§ Data supplied:
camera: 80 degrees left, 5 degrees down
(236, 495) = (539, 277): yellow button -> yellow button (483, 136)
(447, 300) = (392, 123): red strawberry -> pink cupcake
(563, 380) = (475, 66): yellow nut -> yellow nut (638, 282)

--

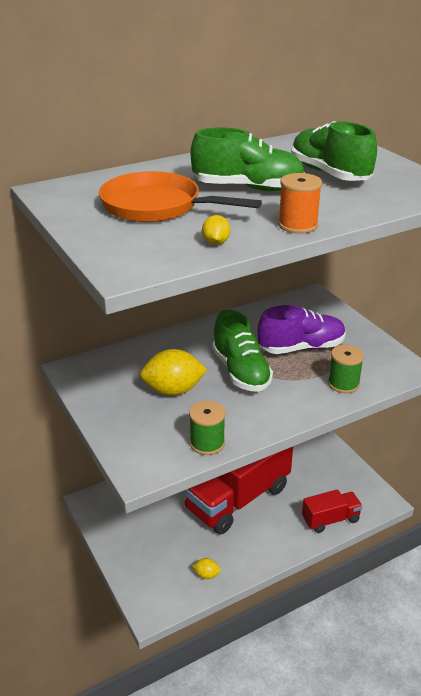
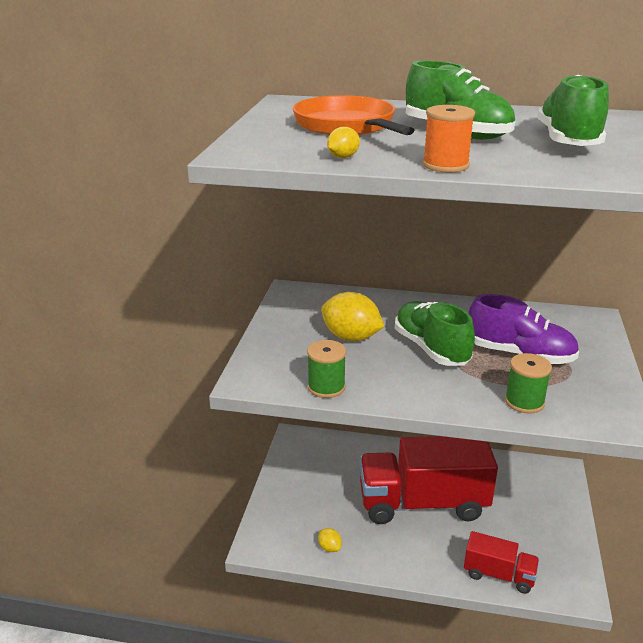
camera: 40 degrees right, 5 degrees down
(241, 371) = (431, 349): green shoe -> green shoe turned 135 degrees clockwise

--

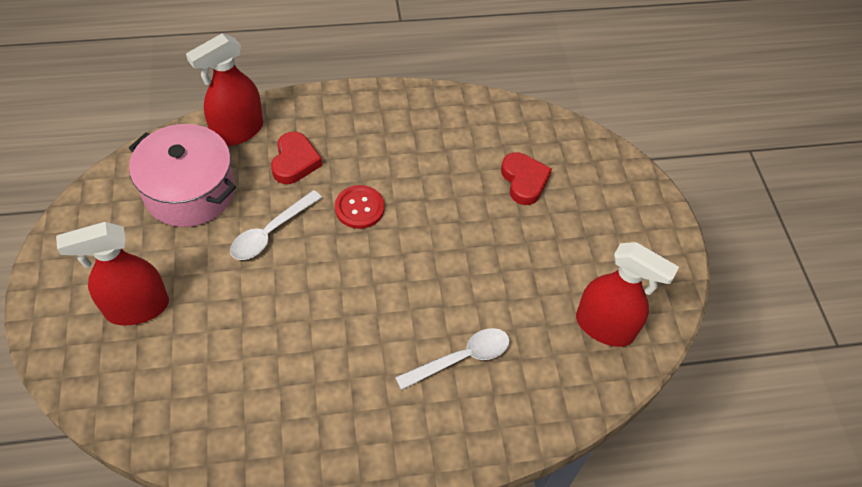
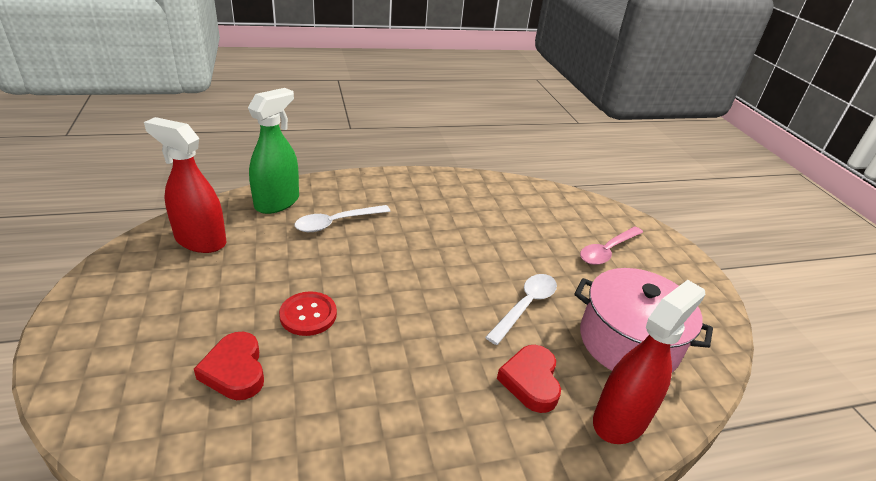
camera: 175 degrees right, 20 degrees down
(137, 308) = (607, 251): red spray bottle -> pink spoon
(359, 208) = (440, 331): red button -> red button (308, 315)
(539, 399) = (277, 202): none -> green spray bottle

§ Exercise goal:
If a line of the entries holds the word "degrees", copy it out.

§ Reply:
camera: 80 degrees left, 5 degrees down
camera: 40 degrees right, 5 degrees down
(241, 371) = (431, 349): green shoe -> green shoe turned 135 degrees clockwise
camera: 175 degrees right, 20 degrees down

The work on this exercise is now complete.